Records for the task —
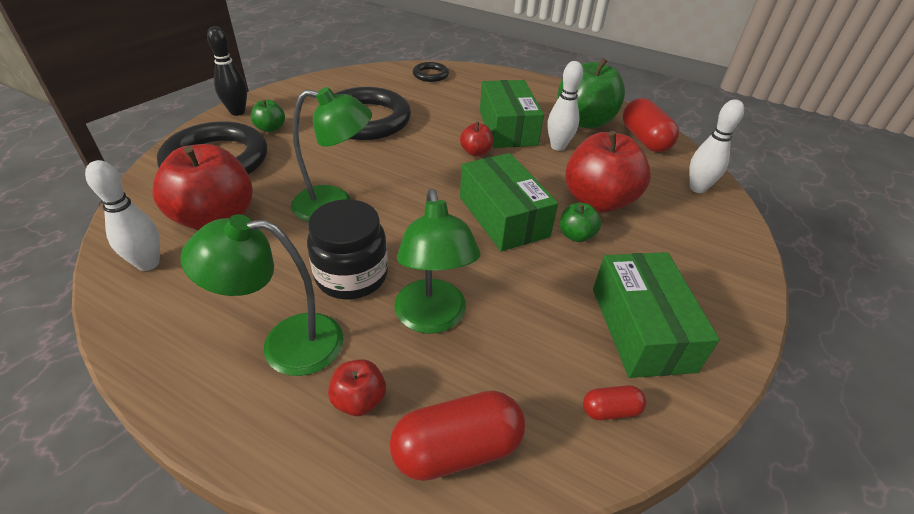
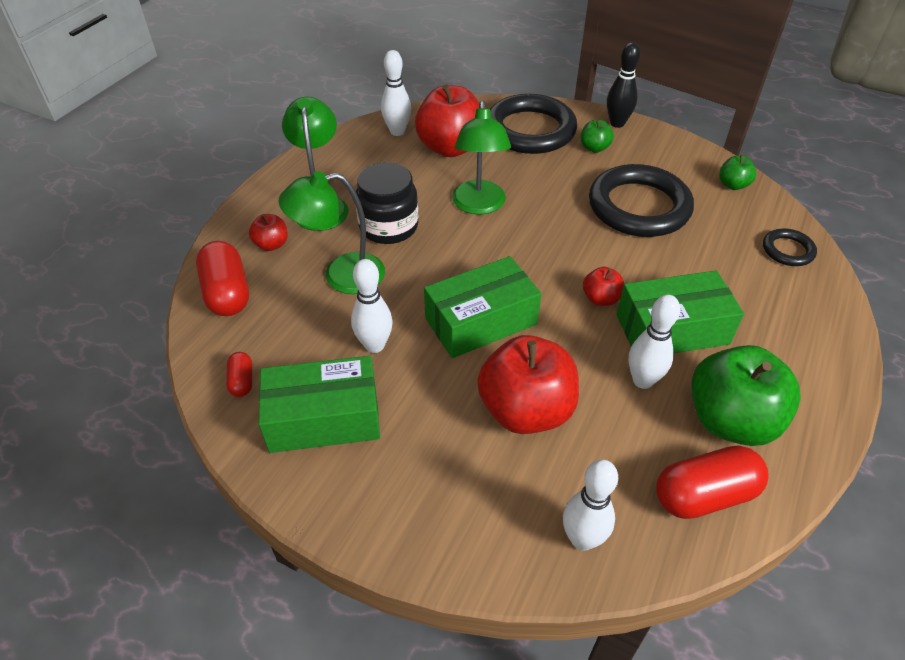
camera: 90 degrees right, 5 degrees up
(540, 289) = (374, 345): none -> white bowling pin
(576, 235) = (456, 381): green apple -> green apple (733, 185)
---
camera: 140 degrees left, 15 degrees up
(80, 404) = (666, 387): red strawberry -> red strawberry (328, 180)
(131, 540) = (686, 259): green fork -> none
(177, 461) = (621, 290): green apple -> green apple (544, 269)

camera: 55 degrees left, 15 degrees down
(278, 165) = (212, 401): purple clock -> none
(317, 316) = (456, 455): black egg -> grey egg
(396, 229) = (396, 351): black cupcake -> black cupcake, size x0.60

Task item — Would you output, from the records above, exactly the run of lines that starts at the line containing "(317, 316) = (456, 455): black" and ends at the line containing "(396, 229) = (396, 351): black", and only that run?

Solution to the exercise —
(317, 316) = (456, 455): black egg -> grey egg
(396, 229) = (396, 351): black cupcake -> black cupcake, size x0.60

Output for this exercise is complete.